**What you need to do:** Give again exactly the lines that stretch from the one with "U203 pin PA0: none -> N010" to the end of the data below, including both of those lines and nothing else.

**Data records:**

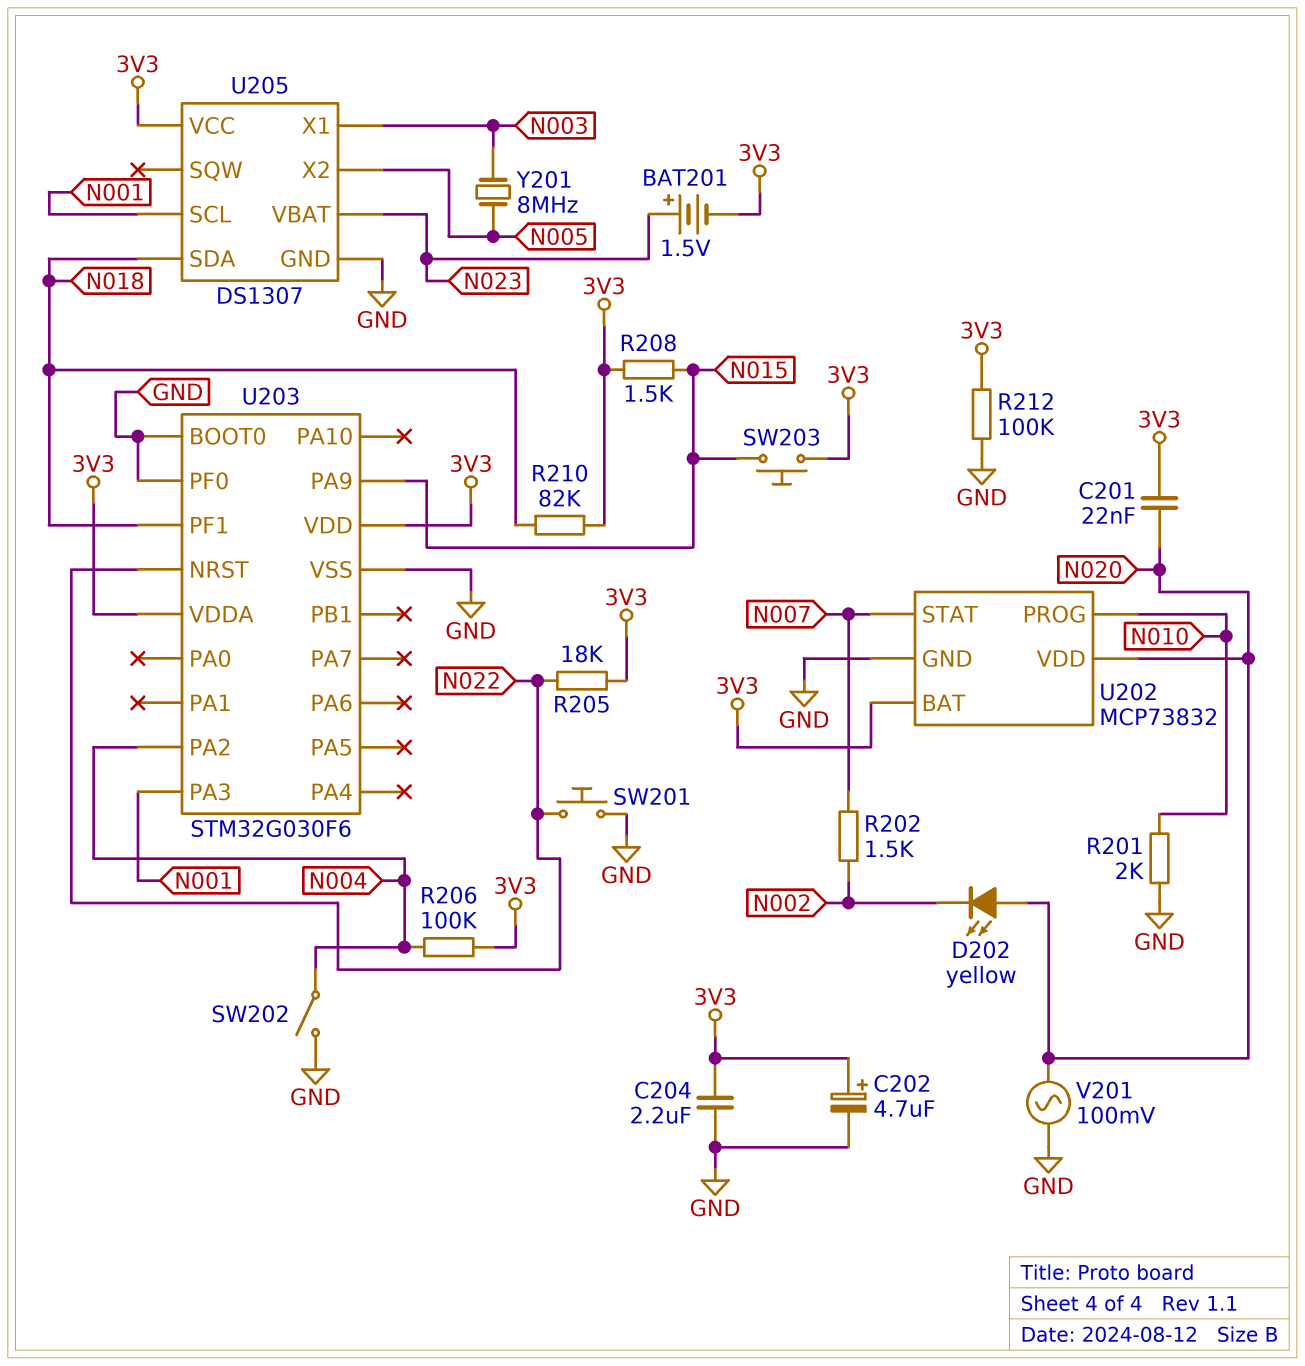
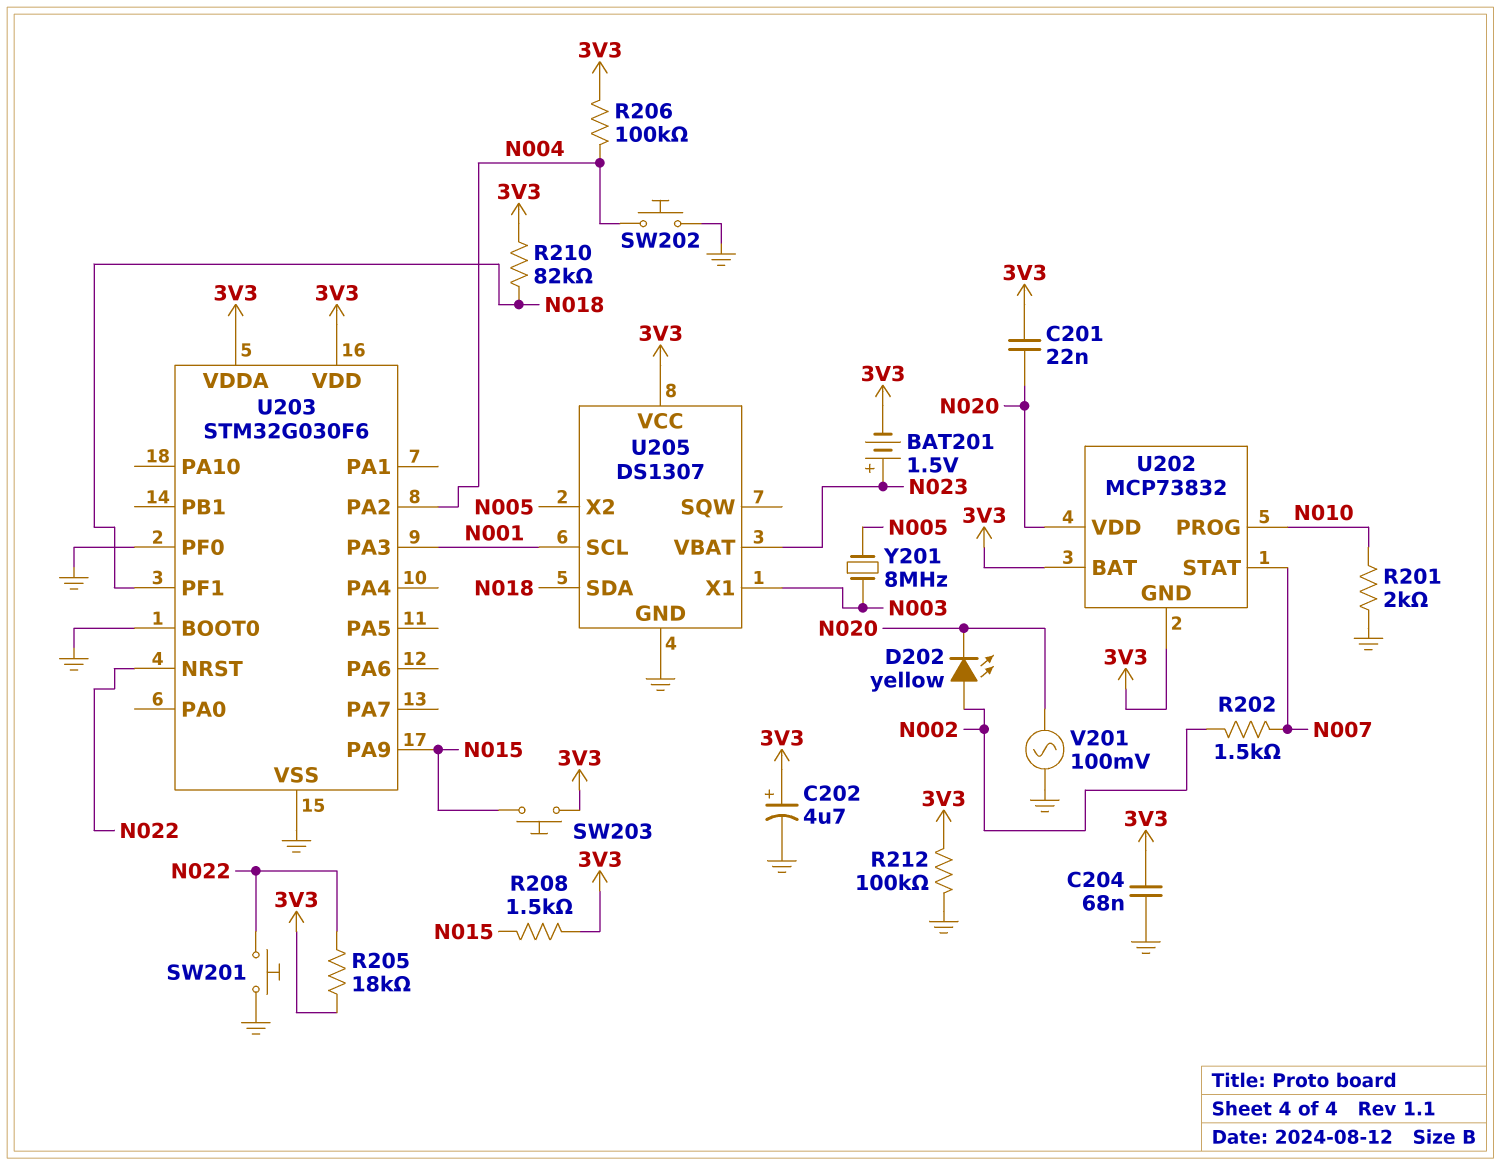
C204: 2.2uF (3V3, GND) -> 68nF (3V3, GND)
D202: LED yellow (A N020, K N002) -> LED yellow (A N002, K N020)
SW202: switch (GND, N004) -> button (GND, N004)
U202 pin GND: GND -> 3V3

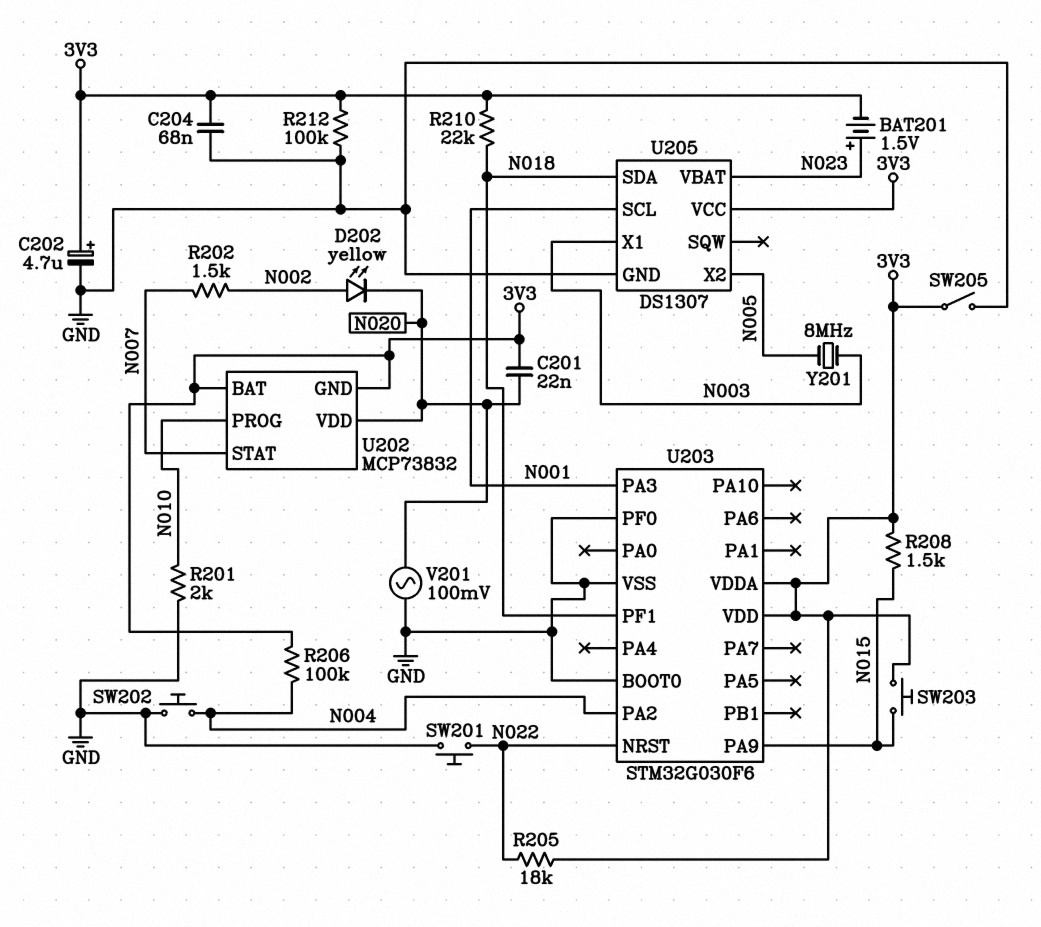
R210: 82k (3V3, N018) -> 22k (3V3, N018)
SW205: none -> switch (3V3, GND)

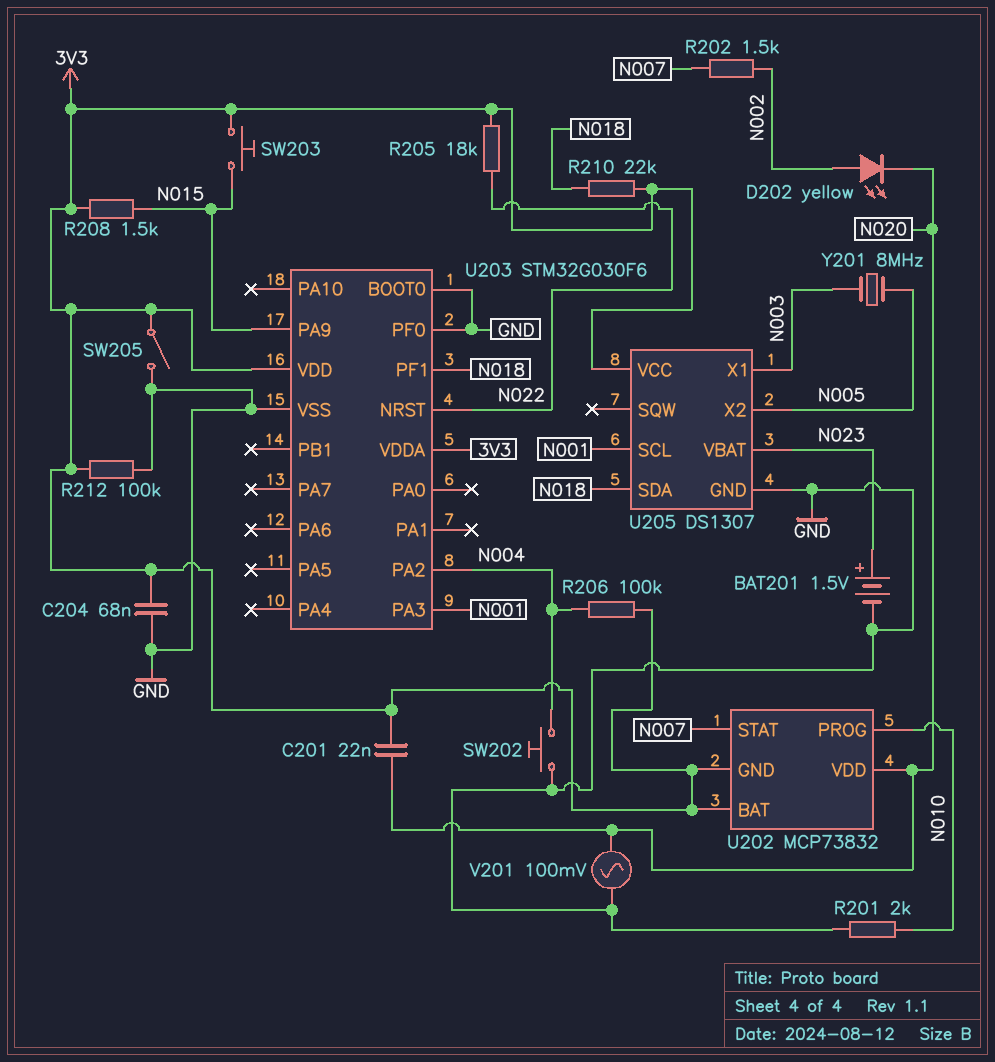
BAT201: 1.5V (plus N023, minus 3V3) -> 1.5V (plus N023, minus GND)
C202: 4.7uF (plus 3V3, minus GND) -> none
SW201: button (GND, N022) -> none

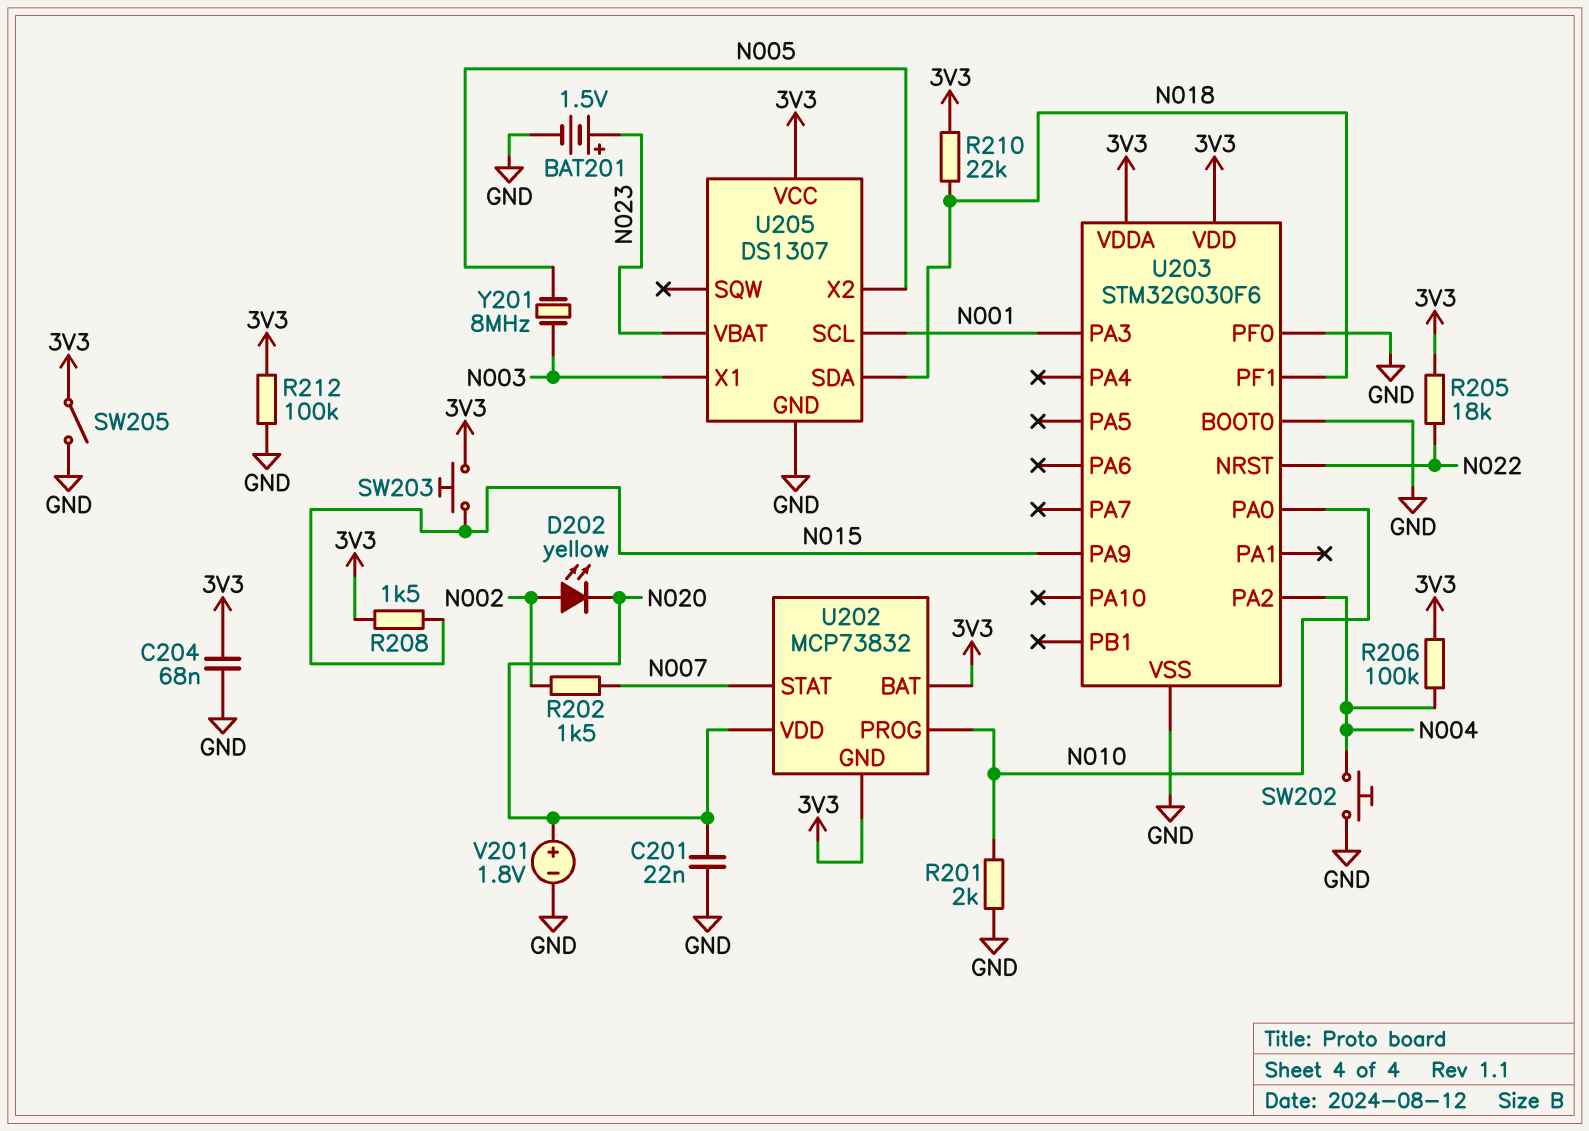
C201: 22nF (3V3, N020) -> 22nF (GND, N020)
U203 pin PA0: none -> N010
V201: AC 100mV (GND, N020) -> 1.8V (plus N020, minus GND)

**Result of the exercise:**
U203 pin PA0: none -> N010
V201: AC 100mV (GND, N020) -> 1.8V (plus N020, minus GND)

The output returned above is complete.